Revision tracking records
= = = = =
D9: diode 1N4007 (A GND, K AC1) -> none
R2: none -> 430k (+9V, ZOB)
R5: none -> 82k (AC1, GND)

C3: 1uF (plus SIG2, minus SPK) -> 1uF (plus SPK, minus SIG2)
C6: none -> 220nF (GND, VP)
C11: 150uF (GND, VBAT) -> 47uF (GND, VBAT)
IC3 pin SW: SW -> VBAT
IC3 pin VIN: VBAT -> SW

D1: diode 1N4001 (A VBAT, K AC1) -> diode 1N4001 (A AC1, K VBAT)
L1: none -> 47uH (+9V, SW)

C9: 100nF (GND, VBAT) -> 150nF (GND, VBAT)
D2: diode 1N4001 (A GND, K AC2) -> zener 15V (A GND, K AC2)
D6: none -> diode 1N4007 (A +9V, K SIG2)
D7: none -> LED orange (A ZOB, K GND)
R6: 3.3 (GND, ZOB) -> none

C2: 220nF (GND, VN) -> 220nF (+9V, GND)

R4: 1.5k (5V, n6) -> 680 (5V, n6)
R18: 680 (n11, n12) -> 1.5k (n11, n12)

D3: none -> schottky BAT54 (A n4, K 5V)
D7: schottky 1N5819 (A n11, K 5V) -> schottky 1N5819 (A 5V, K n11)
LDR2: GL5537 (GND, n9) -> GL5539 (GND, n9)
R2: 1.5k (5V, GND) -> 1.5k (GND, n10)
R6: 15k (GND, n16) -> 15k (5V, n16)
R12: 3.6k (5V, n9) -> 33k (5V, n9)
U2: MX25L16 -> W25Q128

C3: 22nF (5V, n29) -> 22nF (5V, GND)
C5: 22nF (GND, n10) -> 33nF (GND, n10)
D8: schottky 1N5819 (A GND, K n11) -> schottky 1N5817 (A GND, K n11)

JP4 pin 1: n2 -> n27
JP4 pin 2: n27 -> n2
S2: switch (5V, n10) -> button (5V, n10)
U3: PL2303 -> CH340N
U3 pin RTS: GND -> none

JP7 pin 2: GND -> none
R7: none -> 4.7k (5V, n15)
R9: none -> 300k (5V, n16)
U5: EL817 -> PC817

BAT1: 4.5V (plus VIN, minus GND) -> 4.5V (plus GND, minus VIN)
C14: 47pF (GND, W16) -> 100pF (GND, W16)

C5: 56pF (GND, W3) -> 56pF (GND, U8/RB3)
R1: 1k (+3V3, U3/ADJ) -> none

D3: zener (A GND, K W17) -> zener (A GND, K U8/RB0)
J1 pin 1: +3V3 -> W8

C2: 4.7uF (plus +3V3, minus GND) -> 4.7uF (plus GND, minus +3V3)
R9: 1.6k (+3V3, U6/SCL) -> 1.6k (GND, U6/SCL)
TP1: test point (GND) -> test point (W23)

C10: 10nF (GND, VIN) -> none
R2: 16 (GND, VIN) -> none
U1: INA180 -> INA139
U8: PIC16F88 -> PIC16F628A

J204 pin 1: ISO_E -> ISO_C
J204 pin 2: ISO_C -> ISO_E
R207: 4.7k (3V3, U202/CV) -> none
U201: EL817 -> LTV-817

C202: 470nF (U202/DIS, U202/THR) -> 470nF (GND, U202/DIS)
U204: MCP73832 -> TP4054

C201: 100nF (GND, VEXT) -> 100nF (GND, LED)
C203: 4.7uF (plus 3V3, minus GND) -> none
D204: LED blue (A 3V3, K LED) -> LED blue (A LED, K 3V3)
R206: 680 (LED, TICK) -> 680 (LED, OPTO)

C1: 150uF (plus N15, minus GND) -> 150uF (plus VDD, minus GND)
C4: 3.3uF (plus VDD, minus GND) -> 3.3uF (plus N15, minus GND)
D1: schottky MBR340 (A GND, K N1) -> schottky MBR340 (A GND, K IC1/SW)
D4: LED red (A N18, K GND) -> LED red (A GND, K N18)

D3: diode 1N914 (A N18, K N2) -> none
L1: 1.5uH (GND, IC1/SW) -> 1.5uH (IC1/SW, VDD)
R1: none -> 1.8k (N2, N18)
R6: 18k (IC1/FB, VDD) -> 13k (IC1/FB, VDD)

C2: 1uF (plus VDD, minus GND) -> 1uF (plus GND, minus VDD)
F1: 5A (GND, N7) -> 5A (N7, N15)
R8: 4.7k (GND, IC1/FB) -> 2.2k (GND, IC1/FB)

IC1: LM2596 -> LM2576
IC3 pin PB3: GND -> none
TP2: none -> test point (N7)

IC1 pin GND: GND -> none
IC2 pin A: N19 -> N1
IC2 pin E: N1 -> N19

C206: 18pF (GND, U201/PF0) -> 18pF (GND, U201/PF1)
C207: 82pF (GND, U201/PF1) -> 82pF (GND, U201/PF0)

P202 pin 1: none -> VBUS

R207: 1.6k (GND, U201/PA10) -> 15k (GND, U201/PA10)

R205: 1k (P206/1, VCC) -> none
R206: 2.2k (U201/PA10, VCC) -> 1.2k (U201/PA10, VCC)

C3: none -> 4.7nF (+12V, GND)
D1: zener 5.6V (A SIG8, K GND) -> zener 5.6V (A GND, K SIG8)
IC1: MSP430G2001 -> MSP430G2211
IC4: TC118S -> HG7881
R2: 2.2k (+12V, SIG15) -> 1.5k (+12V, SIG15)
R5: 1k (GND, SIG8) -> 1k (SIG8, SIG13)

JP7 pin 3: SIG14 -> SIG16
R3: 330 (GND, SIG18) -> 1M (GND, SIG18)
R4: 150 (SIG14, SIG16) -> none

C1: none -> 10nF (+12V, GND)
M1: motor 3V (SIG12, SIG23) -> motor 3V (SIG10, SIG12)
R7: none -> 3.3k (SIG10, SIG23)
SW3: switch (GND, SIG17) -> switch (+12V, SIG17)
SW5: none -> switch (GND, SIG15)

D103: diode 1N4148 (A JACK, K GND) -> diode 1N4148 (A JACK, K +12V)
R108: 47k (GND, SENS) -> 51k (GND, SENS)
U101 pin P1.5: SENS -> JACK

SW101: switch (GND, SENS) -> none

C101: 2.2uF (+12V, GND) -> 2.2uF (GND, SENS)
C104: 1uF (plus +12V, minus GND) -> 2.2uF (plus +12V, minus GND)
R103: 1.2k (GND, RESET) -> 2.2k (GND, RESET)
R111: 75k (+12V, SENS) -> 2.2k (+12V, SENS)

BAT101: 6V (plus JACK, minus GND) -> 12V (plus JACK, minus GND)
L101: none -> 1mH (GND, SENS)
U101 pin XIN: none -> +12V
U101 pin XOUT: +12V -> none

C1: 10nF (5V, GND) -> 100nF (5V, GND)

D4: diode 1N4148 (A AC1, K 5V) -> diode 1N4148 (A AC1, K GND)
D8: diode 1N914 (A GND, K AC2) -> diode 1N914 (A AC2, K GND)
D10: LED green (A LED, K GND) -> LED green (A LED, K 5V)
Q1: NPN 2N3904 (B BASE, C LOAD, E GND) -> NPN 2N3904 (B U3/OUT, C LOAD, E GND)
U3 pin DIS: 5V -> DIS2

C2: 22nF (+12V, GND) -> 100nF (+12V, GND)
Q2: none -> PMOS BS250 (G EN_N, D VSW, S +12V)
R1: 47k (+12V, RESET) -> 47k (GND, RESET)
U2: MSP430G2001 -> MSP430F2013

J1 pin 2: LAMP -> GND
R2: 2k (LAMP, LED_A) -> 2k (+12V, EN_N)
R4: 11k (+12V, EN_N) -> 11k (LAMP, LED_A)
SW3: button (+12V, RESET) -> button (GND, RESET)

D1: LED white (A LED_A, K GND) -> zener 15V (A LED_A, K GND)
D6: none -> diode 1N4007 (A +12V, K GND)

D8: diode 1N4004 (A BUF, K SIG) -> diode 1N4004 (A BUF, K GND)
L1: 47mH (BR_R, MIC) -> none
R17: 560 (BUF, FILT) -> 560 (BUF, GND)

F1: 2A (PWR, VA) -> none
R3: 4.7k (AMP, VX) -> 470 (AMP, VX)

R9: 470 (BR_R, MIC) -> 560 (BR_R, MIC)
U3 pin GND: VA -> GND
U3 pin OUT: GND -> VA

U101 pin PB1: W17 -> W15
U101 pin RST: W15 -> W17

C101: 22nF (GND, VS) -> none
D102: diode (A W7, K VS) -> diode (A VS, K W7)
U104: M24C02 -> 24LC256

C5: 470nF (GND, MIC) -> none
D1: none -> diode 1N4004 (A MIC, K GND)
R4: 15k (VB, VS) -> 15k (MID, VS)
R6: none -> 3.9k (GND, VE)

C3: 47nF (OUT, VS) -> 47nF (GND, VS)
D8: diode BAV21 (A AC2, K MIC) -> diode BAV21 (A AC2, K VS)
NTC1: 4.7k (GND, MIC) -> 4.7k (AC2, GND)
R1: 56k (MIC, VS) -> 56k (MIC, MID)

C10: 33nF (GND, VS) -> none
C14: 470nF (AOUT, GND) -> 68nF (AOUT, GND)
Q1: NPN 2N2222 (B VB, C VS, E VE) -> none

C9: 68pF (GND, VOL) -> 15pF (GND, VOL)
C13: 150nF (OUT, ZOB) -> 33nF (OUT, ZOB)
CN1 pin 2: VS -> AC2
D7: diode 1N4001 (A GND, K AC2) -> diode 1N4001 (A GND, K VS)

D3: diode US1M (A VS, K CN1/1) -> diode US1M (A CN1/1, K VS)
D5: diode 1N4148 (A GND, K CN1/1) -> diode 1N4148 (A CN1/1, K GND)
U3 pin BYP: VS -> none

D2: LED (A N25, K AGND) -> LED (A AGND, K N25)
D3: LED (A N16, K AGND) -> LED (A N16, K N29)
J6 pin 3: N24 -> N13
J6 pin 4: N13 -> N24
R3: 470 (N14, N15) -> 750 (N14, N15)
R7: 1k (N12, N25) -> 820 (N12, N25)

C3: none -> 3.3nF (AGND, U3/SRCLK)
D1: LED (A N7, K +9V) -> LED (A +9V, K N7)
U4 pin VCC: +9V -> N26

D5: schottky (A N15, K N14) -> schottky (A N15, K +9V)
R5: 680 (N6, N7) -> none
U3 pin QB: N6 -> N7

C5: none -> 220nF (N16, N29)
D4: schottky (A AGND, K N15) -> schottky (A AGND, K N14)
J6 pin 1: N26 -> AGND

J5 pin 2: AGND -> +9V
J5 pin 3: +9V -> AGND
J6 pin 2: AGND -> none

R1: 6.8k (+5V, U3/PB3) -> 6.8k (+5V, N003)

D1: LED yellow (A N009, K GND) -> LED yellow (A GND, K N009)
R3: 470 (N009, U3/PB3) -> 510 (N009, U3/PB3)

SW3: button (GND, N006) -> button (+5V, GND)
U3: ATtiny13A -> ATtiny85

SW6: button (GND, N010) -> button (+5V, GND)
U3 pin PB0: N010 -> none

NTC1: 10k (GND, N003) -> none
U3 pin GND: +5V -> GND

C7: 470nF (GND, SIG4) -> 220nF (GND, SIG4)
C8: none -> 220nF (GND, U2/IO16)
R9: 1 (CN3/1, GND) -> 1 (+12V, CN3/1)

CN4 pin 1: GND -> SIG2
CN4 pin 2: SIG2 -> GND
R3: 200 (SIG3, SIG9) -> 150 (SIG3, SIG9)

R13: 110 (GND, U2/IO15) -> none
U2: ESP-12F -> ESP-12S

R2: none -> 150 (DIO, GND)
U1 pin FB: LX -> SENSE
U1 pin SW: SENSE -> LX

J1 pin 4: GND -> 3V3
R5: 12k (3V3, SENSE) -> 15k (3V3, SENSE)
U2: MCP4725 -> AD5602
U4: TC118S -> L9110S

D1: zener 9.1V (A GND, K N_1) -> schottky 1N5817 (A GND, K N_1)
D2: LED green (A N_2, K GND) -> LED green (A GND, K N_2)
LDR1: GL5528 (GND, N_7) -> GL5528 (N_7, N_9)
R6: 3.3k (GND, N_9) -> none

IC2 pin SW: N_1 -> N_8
= = = = =
What to work on →
Every line above that holds the string "point" should be copied into the answer.

Answer space →
TP1: test point (GND) -> test point (W23)
TP2: none -> test point (N7)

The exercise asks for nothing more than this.